> GIVEN ENTRIES:
_ _ _ _

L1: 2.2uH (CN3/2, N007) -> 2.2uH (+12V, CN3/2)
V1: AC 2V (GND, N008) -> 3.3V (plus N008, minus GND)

_ _ _ _

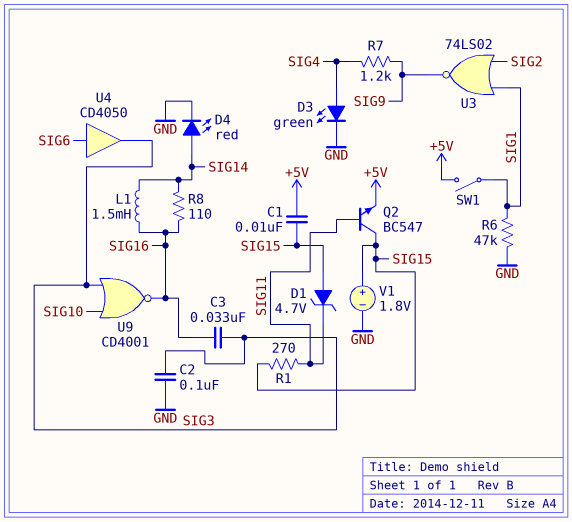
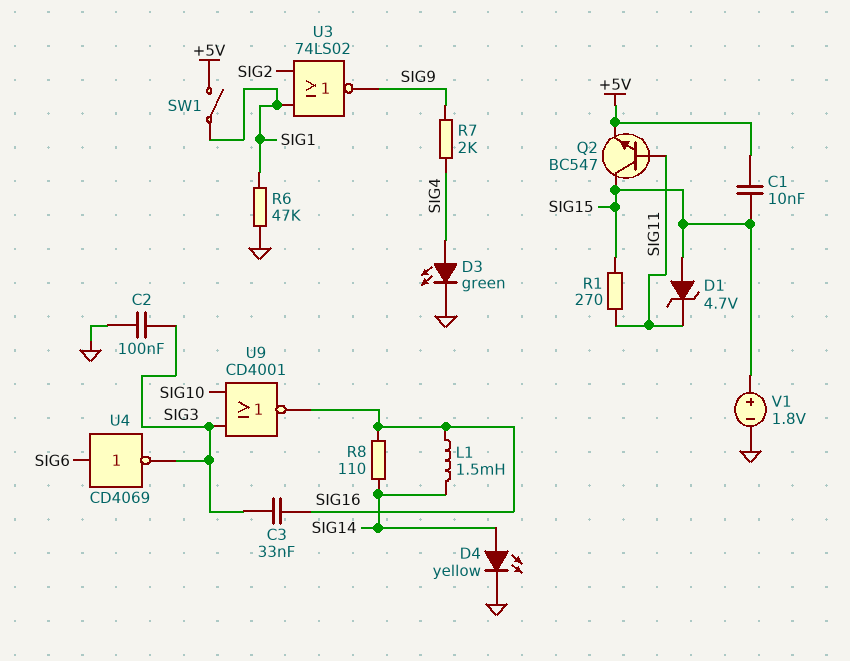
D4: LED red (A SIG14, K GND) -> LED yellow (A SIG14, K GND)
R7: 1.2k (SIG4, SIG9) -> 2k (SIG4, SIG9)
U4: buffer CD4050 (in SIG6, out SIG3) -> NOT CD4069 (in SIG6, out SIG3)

_ _ _ _

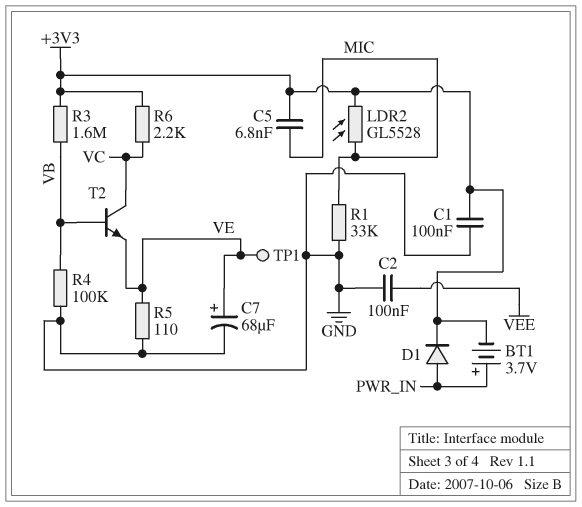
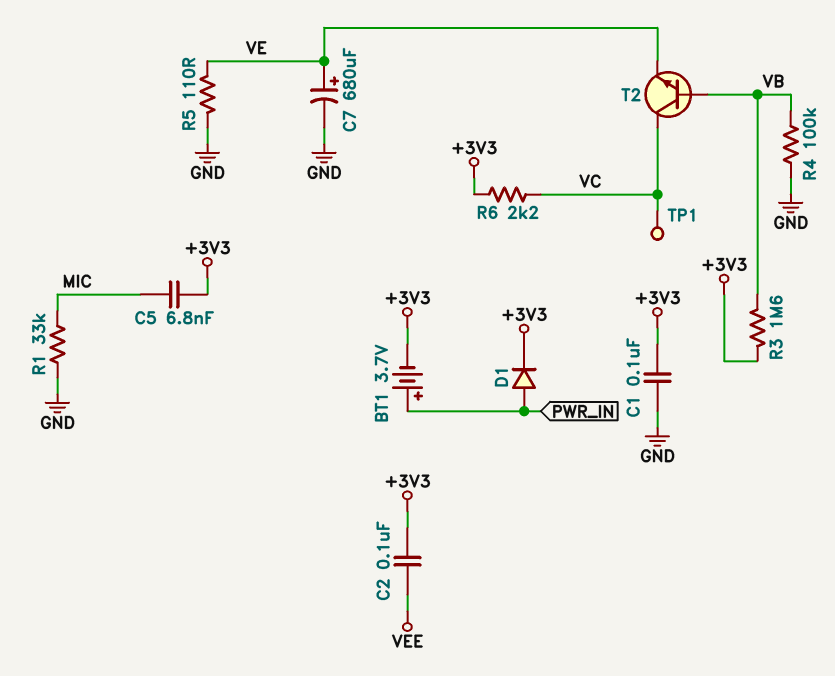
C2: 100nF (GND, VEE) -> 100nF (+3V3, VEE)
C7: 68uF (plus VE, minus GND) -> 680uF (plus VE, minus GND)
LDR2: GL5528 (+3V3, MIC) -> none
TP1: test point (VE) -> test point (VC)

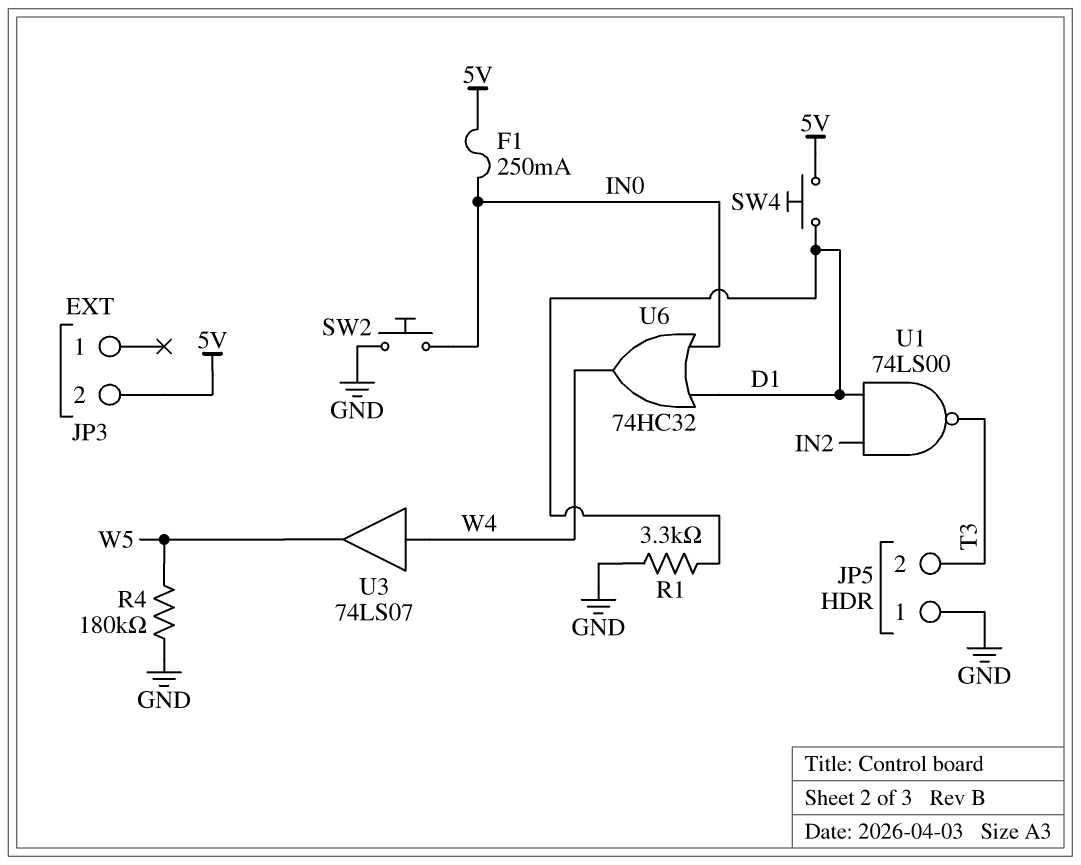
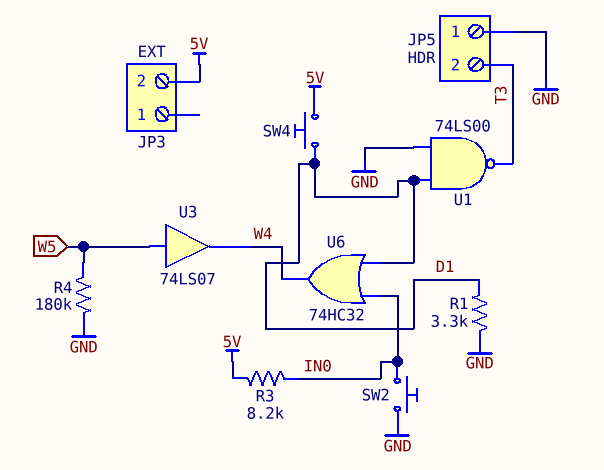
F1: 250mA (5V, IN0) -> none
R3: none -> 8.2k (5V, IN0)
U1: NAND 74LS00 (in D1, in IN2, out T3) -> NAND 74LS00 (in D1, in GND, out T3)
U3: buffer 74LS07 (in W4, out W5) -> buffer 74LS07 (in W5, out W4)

_ _ _ _

> EXERCISE DESCRIPTION: In the listing above, find the line containing "L1: 2.2uH (CN3/2, N007)" and the line containing "V1: AC 2V (GND, N008)". Output them and every line between, exactly, and nothing else.

> COMPLETED EXERCISE:
L1: 2.2uH (CN3/2, N007) -> 2.2uH (+12V, CN3/2)
V1: AC 2V (GND, N008) -> 3.3V (plus N008, minus GND)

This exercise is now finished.